Change listing data:
#####

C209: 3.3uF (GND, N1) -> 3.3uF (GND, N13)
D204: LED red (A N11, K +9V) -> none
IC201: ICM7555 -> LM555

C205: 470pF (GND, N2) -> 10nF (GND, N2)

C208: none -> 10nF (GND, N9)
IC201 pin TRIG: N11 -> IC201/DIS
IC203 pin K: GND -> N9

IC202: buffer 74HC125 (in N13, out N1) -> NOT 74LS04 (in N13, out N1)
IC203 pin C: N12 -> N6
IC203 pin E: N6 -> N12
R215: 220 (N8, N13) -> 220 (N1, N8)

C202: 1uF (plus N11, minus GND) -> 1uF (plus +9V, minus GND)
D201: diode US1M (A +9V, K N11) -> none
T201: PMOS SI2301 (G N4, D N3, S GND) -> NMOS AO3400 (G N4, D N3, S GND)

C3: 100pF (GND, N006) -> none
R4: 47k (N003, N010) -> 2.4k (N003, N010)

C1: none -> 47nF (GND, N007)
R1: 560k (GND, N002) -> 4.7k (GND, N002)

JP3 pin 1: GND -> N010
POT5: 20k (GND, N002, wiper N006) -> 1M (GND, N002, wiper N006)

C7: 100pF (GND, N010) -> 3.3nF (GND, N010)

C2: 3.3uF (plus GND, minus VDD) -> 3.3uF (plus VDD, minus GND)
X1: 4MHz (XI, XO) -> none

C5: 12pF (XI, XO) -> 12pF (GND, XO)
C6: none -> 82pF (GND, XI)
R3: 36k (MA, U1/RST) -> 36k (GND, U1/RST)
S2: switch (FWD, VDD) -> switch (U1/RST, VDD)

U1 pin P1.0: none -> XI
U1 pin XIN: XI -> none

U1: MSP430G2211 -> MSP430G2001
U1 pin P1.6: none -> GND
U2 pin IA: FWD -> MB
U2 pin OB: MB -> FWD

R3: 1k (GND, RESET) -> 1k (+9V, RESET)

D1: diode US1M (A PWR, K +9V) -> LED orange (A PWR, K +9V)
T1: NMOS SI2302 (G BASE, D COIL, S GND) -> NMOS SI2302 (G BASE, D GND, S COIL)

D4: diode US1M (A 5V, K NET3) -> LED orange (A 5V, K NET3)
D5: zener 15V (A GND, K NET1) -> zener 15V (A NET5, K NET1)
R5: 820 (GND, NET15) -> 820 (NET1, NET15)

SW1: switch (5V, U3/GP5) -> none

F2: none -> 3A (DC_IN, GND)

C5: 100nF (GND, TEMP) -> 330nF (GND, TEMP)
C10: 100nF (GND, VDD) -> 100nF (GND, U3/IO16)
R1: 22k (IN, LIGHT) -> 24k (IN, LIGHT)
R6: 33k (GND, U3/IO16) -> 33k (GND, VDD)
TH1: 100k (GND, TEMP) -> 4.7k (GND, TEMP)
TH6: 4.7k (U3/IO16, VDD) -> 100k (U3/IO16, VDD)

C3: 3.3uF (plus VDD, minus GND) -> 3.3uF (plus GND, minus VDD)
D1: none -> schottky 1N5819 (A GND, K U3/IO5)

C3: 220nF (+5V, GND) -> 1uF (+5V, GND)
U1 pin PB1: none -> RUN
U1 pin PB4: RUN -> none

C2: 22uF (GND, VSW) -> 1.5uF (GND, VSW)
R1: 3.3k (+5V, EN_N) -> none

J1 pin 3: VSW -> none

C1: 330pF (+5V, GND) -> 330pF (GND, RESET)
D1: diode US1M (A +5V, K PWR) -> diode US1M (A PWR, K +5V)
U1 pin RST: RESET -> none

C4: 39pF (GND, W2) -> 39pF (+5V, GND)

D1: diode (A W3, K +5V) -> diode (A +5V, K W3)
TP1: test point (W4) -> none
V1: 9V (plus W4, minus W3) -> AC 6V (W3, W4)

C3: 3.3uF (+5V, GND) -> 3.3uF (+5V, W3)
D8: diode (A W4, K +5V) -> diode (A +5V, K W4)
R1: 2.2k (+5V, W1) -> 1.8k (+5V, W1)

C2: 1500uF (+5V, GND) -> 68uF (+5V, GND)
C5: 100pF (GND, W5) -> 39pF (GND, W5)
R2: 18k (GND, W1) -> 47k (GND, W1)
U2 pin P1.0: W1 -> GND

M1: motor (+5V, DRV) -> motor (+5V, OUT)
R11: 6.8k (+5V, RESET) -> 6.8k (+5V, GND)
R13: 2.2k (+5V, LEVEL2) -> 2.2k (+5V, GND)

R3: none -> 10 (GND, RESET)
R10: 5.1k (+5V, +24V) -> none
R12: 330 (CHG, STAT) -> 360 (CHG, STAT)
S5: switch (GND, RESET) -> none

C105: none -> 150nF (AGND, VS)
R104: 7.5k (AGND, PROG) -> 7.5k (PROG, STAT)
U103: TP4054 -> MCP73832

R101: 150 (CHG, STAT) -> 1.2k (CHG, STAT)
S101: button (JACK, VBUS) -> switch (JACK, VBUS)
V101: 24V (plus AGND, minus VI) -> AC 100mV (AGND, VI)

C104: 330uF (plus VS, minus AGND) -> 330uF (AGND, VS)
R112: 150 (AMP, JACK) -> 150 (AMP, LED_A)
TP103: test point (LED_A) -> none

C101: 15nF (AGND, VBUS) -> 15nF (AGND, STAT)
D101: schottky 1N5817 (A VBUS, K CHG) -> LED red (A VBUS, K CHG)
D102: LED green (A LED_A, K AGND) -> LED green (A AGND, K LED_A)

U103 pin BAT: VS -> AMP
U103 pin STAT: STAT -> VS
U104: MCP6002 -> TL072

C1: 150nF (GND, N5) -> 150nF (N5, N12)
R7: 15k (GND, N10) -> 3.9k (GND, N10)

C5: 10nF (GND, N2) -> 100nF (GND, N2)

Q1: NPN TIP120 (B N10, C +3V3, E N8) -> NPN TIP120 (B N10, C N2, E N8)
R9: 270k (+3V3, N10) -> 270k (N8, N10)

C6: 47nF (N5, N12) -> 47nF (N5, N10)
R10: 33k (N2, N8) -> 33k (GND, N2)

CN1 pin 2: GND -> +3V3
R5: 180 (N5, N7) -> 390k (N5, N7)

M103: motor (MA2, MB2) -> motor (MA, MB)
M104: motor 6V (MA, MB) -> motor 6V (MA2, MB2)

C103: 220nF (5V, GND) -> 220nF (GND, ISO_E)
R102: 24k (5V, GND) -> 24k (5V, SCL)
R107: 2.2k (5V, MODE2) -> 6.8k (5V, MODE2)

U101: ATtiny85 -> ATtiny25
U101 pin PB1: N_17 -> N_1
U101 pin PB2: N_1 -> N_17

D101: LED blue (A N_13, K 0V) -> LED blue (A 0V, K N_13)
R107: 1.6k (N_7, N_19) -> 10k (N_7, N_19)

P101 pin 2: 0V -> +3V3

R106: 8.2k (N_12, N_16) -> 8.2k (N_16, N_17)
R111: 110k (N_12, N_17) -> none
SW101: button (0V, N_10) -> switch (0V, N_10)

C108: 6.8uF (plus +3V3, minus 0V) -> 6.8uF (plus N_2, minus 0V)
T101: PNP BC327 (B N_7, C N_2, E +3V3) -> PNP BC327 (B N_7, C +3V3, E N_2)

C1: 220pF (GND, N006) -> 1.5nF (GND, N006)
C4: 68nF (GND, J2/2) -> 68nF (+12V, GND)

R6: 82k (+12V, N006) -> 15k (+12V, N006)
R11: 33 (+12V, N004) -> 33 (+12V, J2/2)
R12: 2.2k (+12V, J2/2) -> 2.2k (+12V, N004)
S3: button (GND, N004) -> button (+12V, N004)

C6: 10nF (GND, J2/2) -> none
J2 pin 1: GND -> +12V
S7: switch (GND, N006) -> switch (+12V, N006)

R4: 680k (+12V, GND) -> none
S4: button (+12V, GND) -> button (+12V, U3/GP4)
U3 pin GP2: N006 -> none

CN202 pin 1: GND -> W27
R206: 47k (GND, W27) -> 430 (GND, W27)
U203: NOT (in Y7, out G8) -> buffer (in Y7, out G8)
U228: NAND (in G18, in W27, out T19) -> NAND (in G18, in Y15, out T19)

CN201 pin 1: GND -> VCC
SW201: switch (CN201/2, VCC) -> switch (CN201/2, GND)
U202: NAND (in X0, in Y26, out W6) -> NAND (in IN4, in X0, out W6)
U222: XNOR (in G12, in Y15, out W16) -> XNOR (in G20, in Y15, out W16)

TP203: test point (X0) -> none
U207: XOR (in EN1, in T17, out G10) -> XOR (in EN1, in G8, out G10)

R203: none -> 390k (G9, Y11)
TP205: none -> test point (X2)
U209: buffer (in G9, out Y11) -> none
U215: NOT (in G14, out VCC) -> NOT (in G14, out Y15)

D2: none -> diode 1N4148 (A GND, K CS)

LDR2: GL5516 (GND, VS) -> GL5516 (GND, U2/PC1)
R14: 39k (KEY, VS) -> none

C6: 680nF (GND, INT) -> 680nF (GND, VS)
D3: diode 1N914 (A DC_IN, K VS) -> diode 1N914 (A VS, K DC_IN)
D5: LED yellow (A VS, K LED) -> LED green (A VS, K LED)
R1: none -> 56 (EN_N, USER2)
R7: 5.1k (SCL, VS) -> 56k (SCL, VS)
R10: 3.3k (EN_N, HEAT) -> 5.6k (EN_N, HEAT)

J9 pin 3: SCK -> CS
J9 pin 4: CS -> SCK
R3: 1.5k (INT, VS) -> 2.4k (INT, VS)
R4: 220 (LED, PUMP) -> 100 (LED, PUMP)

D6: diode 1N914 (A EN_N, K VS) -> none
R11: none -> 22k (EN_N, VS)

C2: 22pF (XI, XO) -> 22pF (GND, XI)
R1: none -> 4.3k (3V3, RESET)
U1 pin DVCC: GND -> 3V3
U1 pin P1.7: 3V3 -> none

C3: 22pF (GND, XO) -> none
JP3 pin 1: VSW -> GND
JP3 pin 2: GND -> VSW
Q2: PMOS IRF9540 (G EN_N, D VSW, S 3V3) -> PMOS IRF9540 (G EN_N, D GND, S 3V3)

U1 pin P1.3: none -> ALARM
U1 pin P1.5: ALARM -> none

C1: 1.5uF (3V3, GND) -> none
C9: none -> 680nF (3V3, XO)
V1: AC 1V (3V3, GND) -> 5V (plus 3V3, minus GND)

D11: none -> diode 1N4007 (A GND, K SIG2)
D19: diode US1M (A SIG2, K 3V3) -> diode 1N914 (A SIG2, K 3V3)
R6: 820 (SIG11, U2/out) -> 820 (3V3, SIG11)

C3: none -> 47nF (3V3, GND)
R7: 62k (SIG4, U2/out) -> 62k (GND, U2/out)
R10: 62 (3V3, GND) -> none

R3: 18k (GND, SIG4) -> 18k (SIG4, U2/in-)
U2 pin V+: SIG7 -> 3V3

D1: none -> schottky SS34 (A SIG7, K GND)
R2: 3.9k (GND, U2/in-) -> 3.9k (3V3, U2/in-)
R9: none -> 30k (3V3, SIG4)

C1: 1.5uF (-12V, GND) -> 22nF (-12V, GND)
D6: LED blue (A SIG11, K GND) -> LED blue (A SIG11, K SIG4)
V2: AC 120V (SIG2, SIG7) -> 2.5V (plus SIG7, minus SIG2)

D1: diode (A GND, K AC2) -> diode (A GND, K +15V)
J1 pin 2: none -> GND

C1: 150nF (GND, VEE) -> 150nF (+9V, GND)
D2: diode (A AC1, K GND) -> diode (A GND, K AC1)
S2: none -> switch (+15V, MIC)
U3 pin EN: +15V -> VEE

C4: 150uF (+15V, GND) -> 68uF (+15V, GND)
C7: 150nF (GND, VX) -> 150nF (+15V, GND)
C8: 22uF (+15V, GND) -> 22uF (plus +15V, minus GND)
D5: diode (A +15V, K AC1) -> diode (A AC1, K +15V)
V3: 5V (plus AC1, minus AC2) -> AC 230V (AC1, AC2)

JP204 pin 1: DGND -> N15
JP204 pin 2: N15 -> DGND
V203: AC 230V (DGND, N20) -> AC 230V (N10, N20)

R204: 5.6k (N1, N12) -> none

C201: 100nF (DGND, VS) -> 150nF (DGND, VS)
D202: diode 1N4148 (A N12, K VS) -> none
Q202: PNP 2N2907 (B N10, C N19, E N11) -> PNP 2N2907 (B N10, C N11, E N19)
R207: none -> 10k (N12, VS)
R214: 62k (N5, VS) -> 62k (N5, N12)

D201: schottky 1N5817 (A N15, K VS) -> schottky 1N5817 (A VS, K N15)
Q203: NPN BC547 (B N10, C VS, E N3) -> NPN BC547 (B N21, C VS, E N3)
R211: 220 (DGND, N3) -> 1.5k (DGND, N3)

#####

» EXERCISE
Scan the entries above and work out how many lines include the word "AGND"; the reply is that number alone.

» TASK RESPONSE
6